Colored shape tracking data

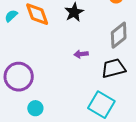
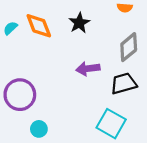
purple arrow: (81, 54) -> (88, 69), size x1.5

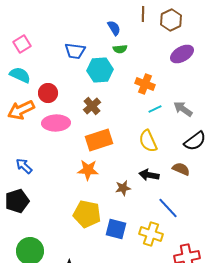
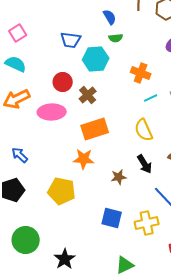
red circle: (48, 93) -> (63, 82), moved
black arrow: (149, 175) -> (145, 164), turned -132
yellow pentagon: (87, 214) -> (62, 191), moved
yellow cross: (151, 234) -> (147, 223), turned -30

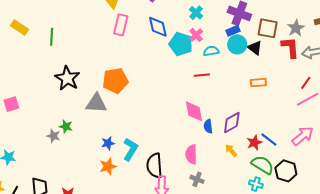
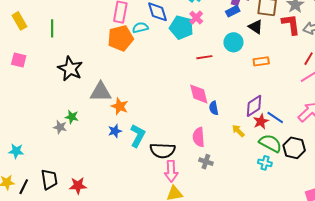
yellow rectangle: (20, 28) -> (19, 21), turned 30
cyan circle: (237, 44) -> (233, 42), moved
cyan semicircle: (211, 51) -> (140, 28), moved
orange pentagon: (115, 81) -> (120, 38), moved
pink square: (11, 104) -> (19, 60), moved, turned 35
purple diamond: (232, 122) -> (254, 106), moved
orange star: (108, 166) -> (120, 106), moved, turned -30
black semicircle: (154, 166) -> (163, 151), turned -80

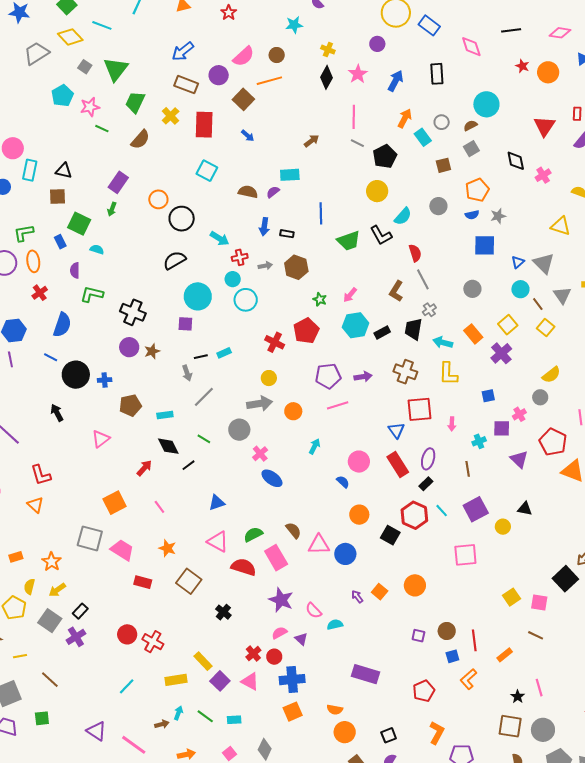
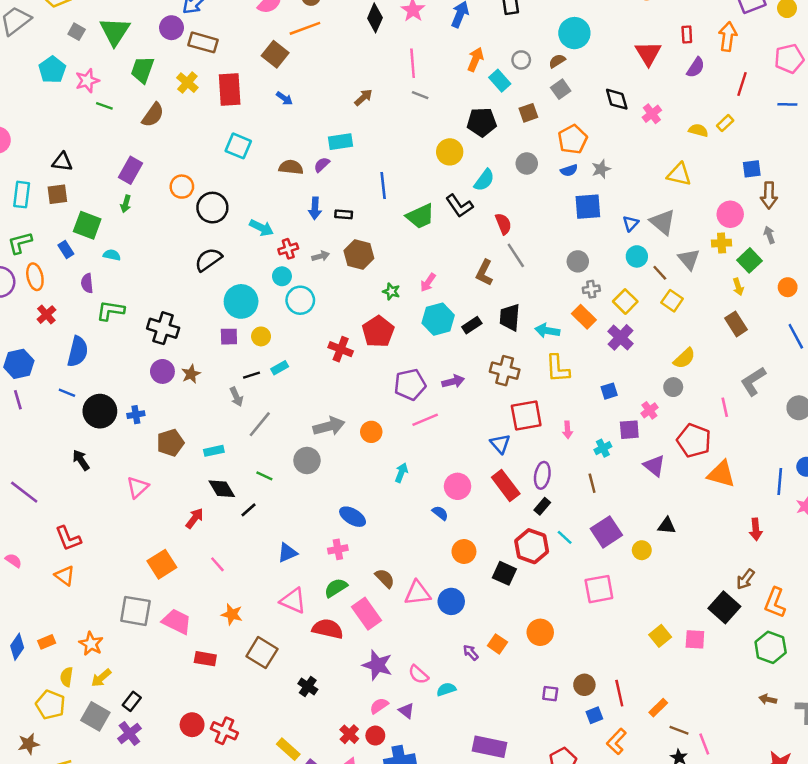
purple circle: (219, 75) -> (171, 28), moved
black pentagon: (385, 156) -> (482, 122), moved, turned 30
cyan rectangle: (30, 170) -> (22, 195), moved
gray cross: (429, 310) -> (591, 289), moved, turned 32
yellow circle: (269, 378) -> (261, 336), moved
pink cross: (260, 454) -> (338, 549), moved, turned 35
brown line: (536, 635) -> (679, 730), moved

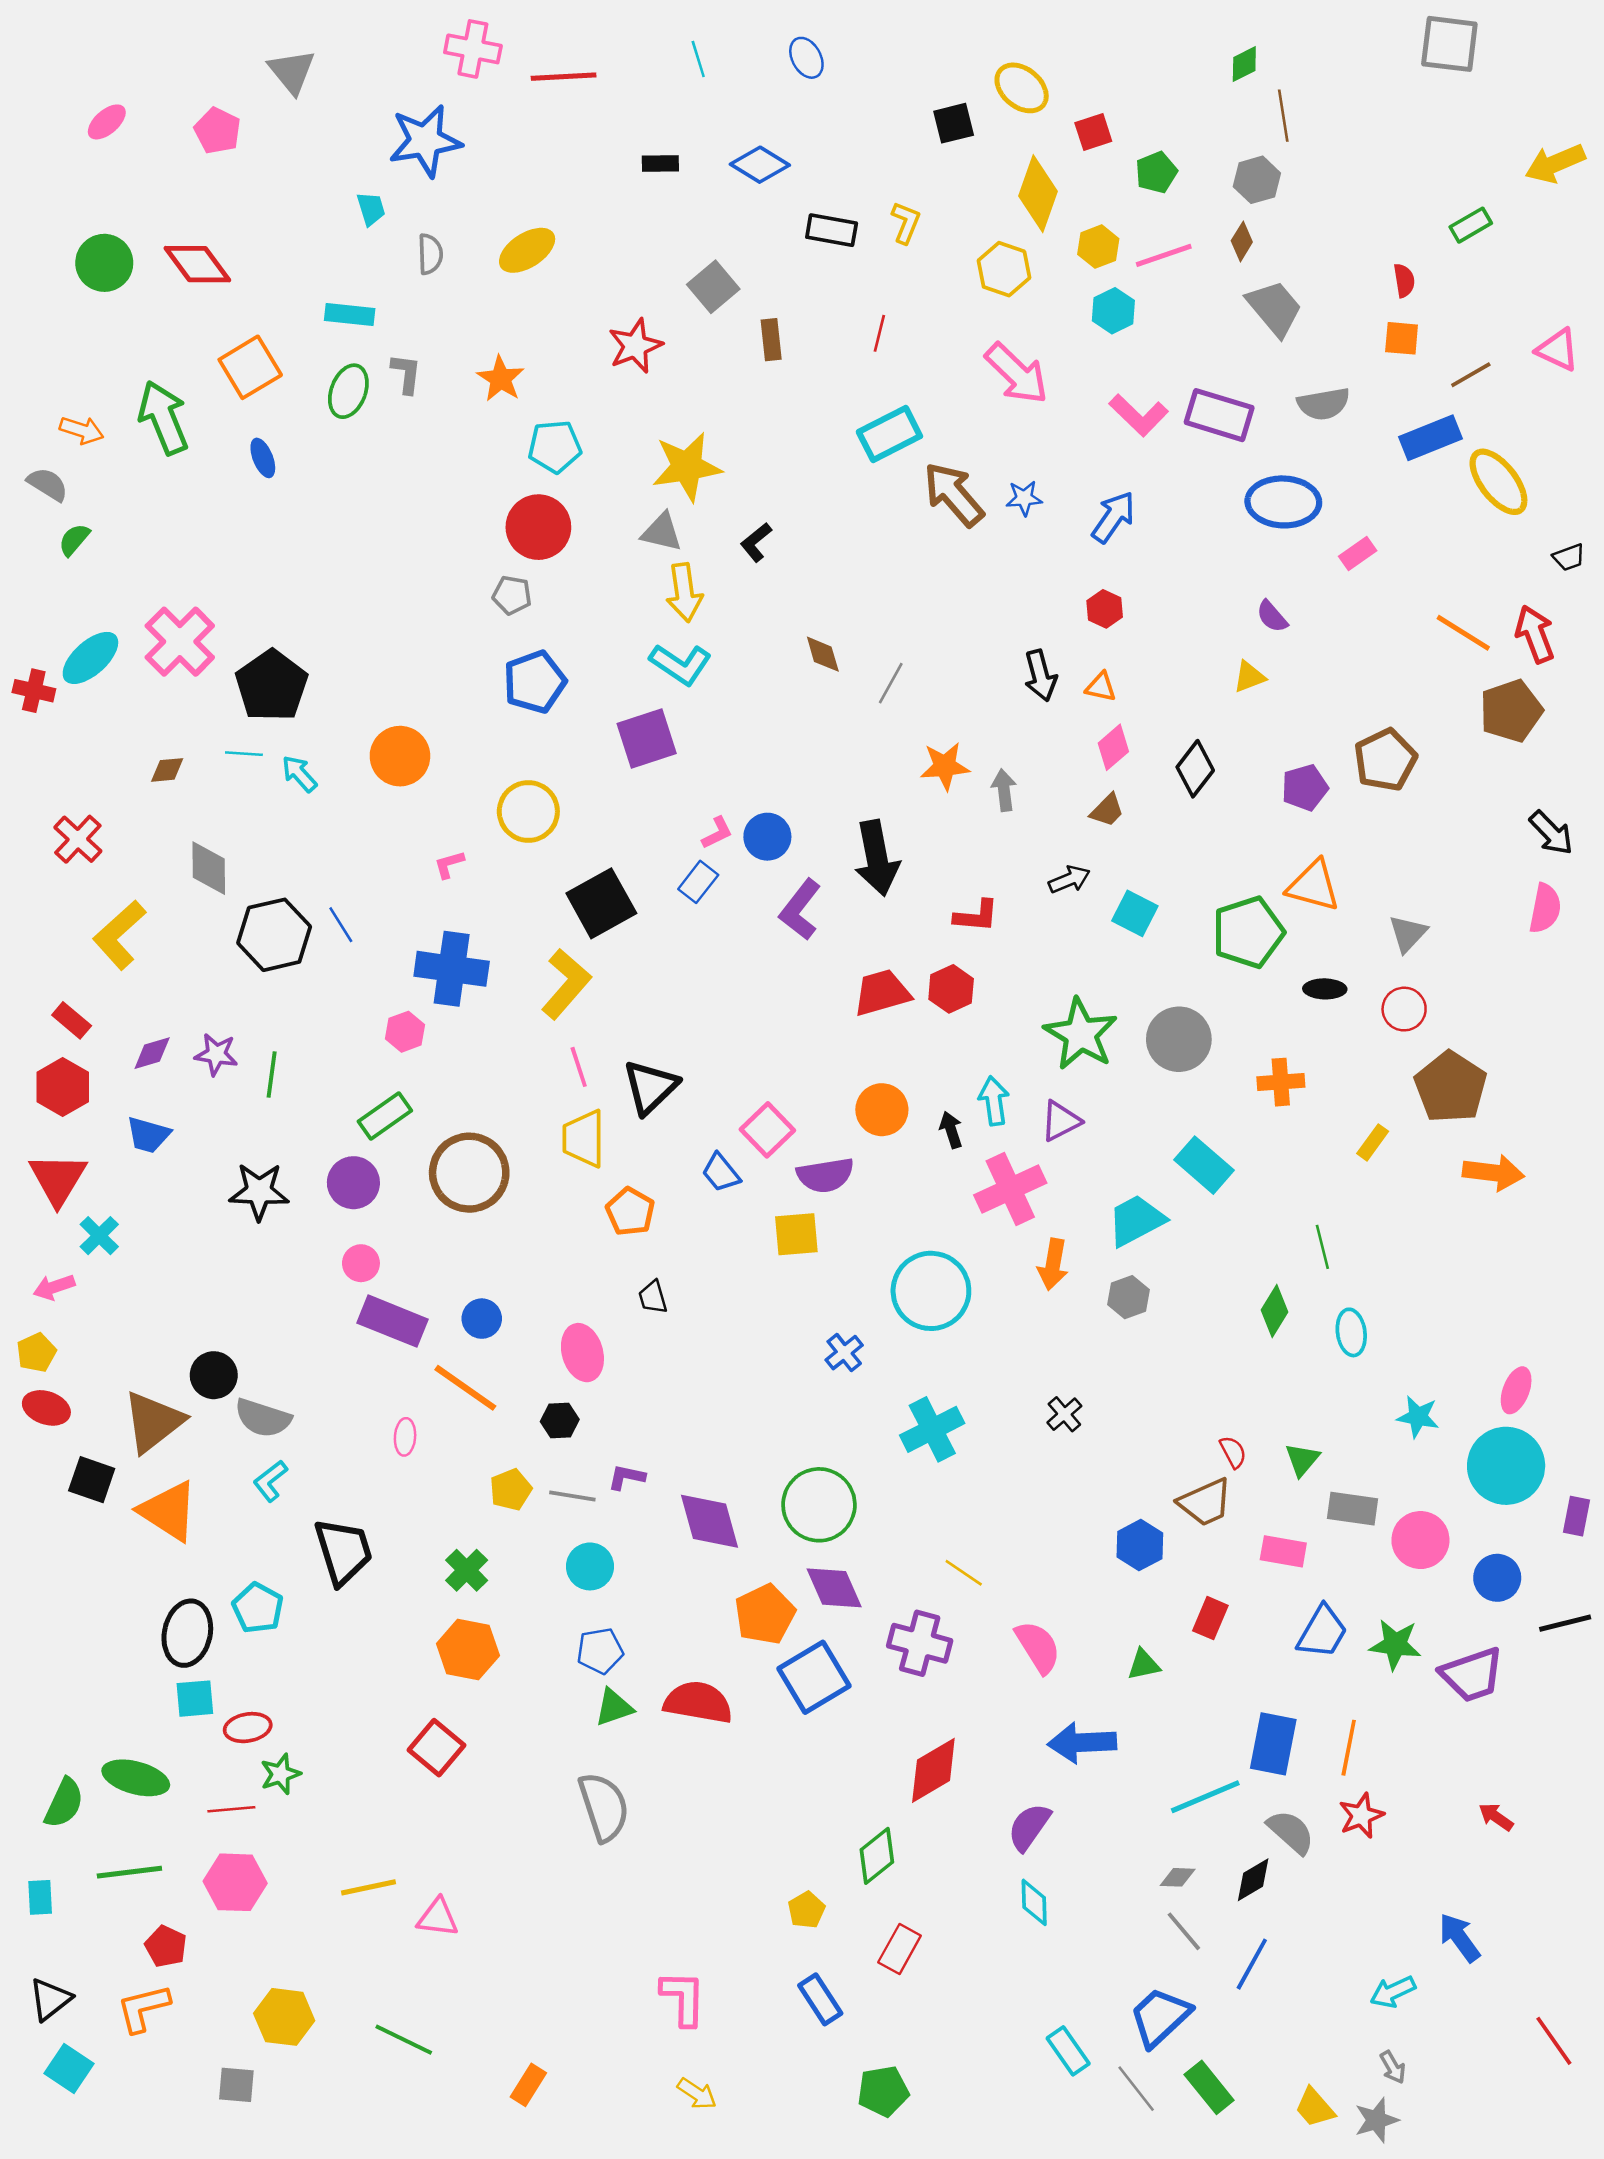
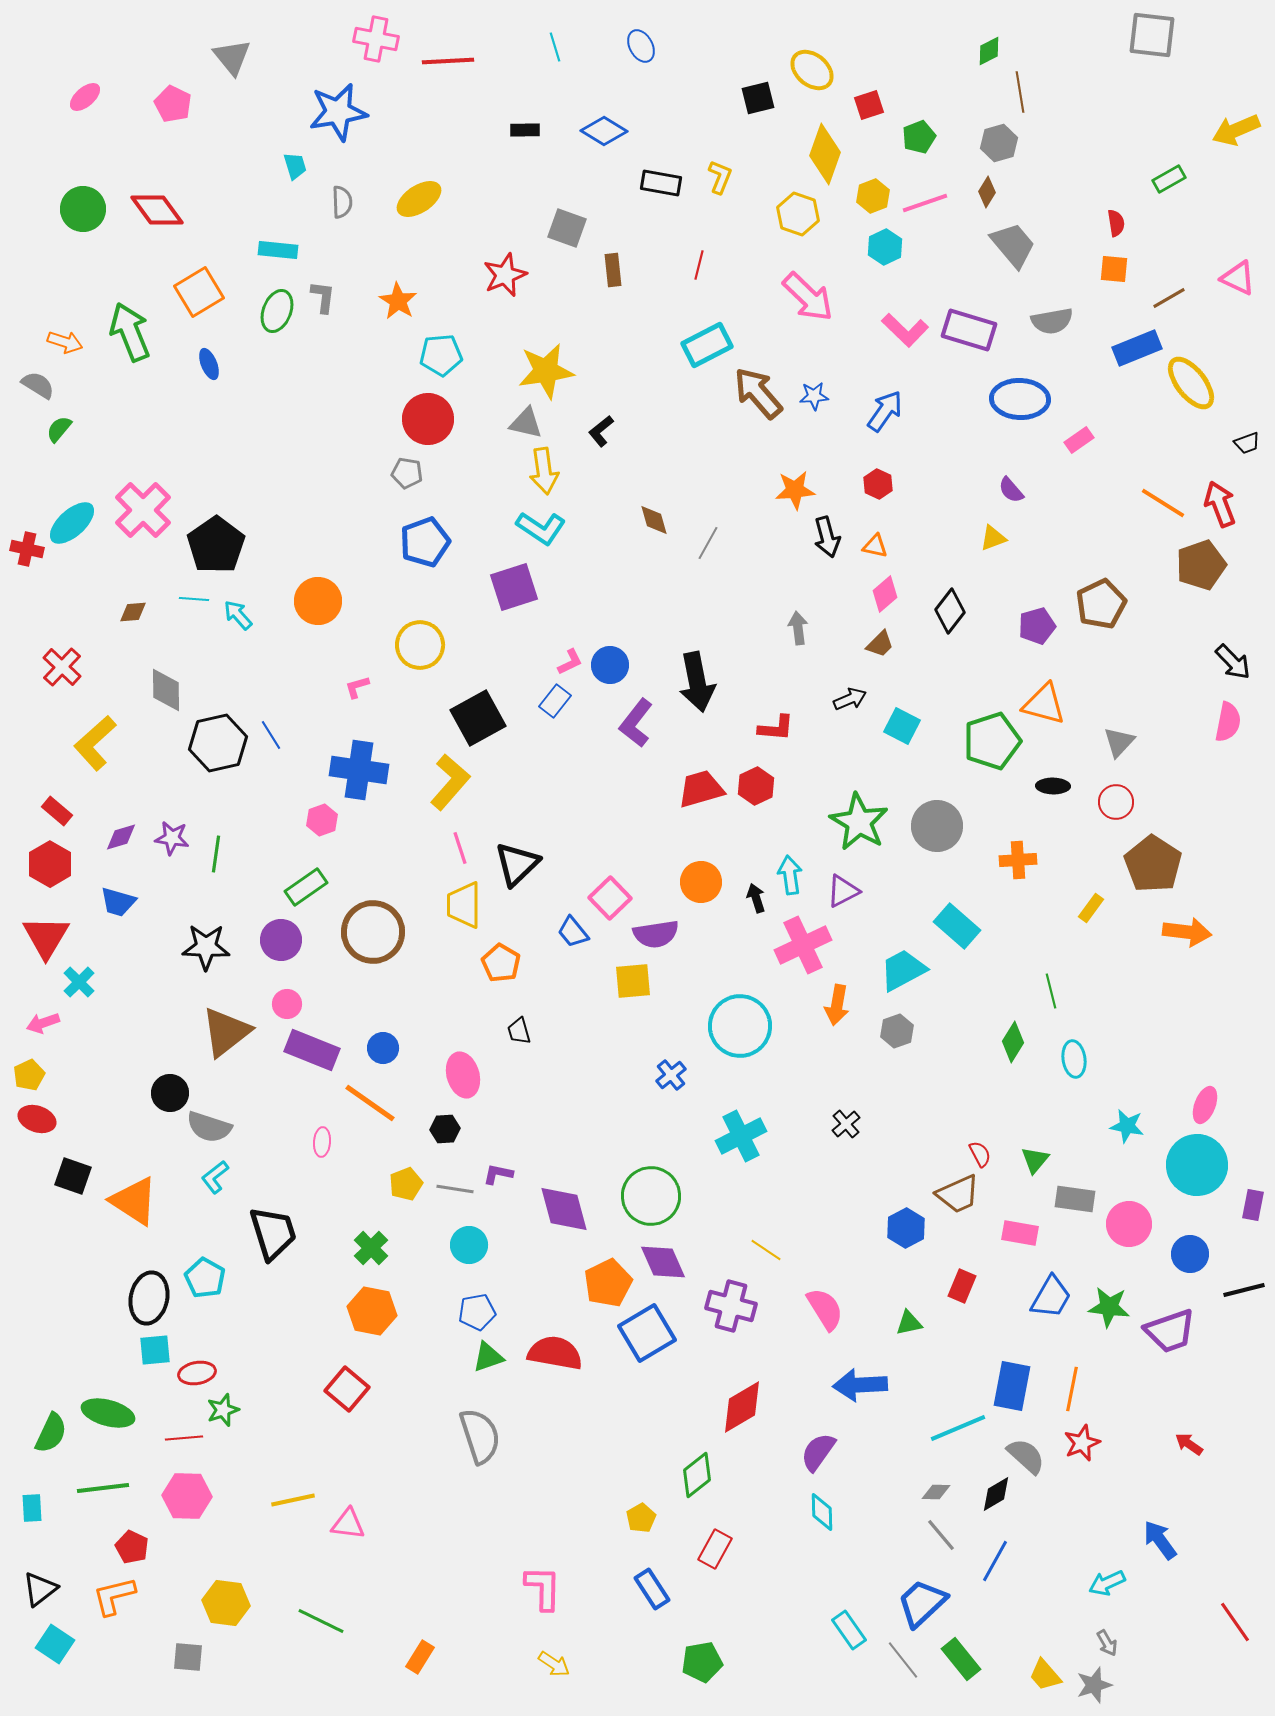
gray square: (713, 287) -> (567, 228), turned -30
orange star: (945, 766) -> (795, 490), moved
brown triangle: (153, 1422) -> (226, 1032), moved

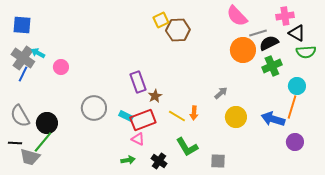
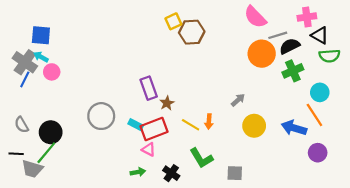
blue square: (22, 25) -> (41, 35), moved
pink circle: (61, 67) -> (52, 72), moved
orange line: (292, 107) -> (314, 115), turned -50
gray semicircle: (20, 116) -> (22, 125), size x0.7

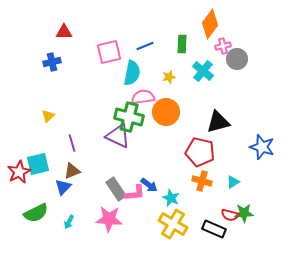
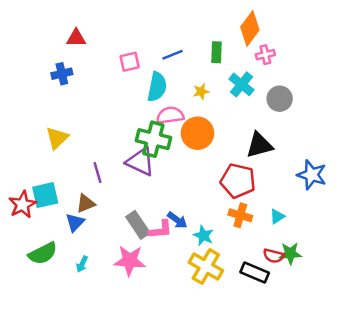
pink square: (109, 52) -> (130, 62), size x0.7
gray circle: (237, 59) -> (280, 99), moved
yellow triangle: (48, 116) -> (57, 138), size x1.5
purple line: (72, 143) -> (98, 172), moved

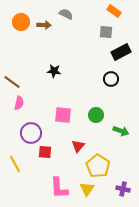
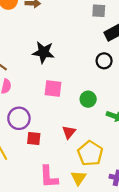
black star: (54, 71) -> (43, 52), size x1.5
pink square: (63, 115) -> (53, 88), moved

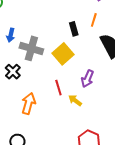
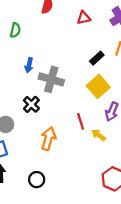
black rectangle: (74, 29) -> (97, 58), turned 64
yellow square: (63, 54) -> (98, 86), moved

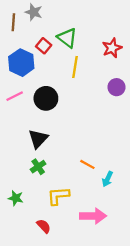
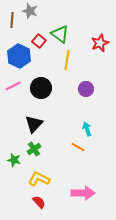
purple circle: (116, 87) -> (86, 89), moved
cyan arrow: (108, 179) -> (87, 129), moved, turned 136
yellow L-shape: (58, 196) -> (39, 179), moved, turned 30
green star: (16, 198) -> (14, 160), moved

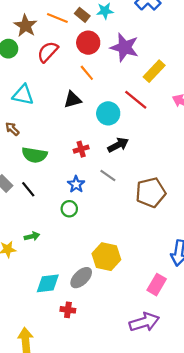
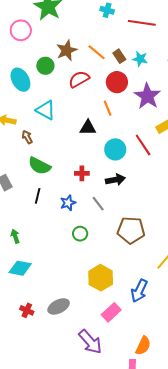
black line: (28, 189) -> (38, 196), moved, turned 35
green circle: (69, 209) -> (80, 234), moved
green arrow: (32, 236) -> (15, 236), turned -112
yellow hexagon: (106, 257) -> (101, 278), moved
gray ellipse: (81, 278) -> (59, 306), moved
cyan diamond: (48, 283) -> (20, 268), moved
purple arrow: (144, 322) -> (90, 342), turned 48

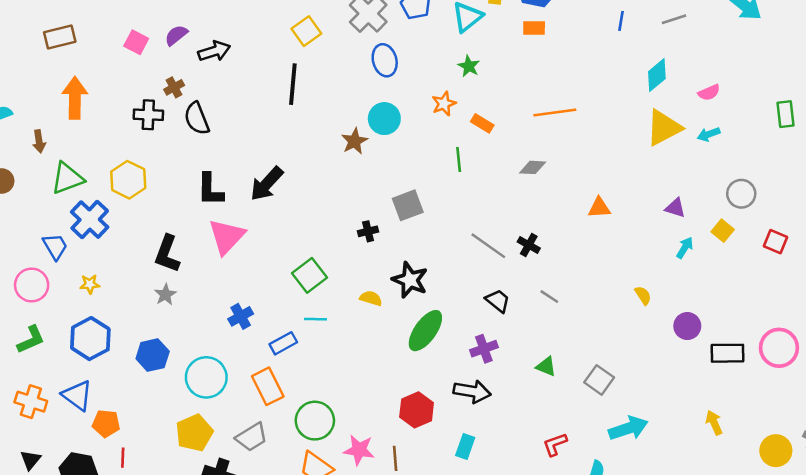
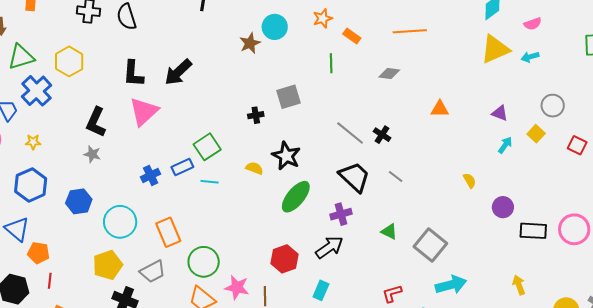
gray star: (165, 295) -> (92, 154), turned -30
black trapezoid: (498, 301) -> (355, 177), size x1.6
blue rectangle: (283, 343) -> (182, 167), moved
gray square: (599, 380) -> (430, 245), size x1.4
black arrow: (472, 391) -> (329, 247), turned -48

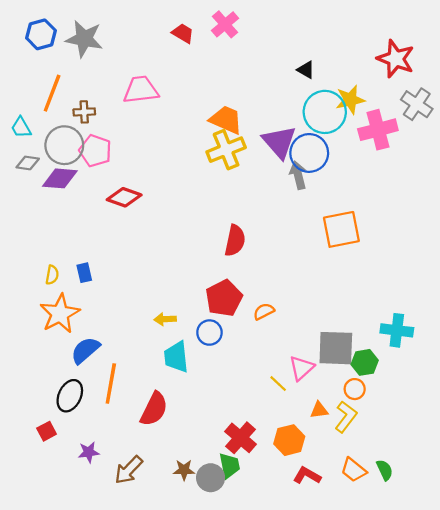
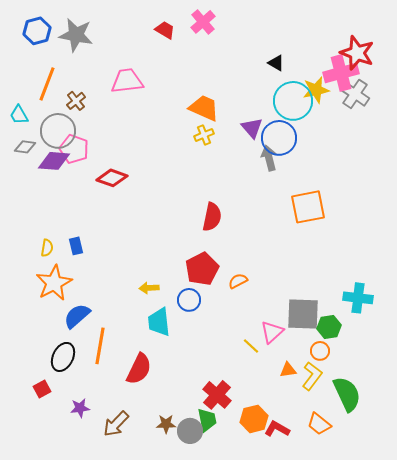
gray cross: (417, 104) -> (355, 94), moved
brown cross: (84, 112) -> (76, 101), turned -36
pink cross: (378, 130) -> (341, 73), moved
purple triangle: (279, 142) -> (252, 128), size x0.7
yellow cross: (226, 150) -> (204, 135), size x0.6
pink pentagon: (95, 151) -> (74, 149), moved
orange hexagon: (289, 440) -> (254, 419), moved
green semicircle: (385, 470) -> (347, 394), moved, size x1.8

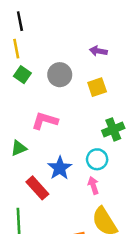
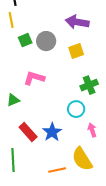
purple arrow: (98, 51) -> (77, 22), size x1.6
green square: (22, 75) -> (25, 40), moved, turned 32
blue star: (60, 168) -> (52, 132), moved
pink arrow: (93, 185) -> (92, 130), moved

Required work
The answer should consist only of the lines above from the one with "gray ellipse: (81, 278) -> (59, 306), moved" through the one with "black arrow: (472, 391)", repeated exactly, with no pictures among them.

Answer section
gray ellipse: (81, 278) -> (59, 306), moved
cyan diamond: (48, 283) -> (20, 268), moved
purple arrow: (144, 322) -> (90, 342), turned 48

gray star: (165, 295) -> (92, 154), turned -30
black trapezoid: (498, 301) -> (355, 177), size x1.6
blue rectangle: (283, 343) -> (182, 167), moved
gray square: (599, 380) -> (430, 245), size x1.4
black arrow: (472, 391) -> (329, 247), turned -48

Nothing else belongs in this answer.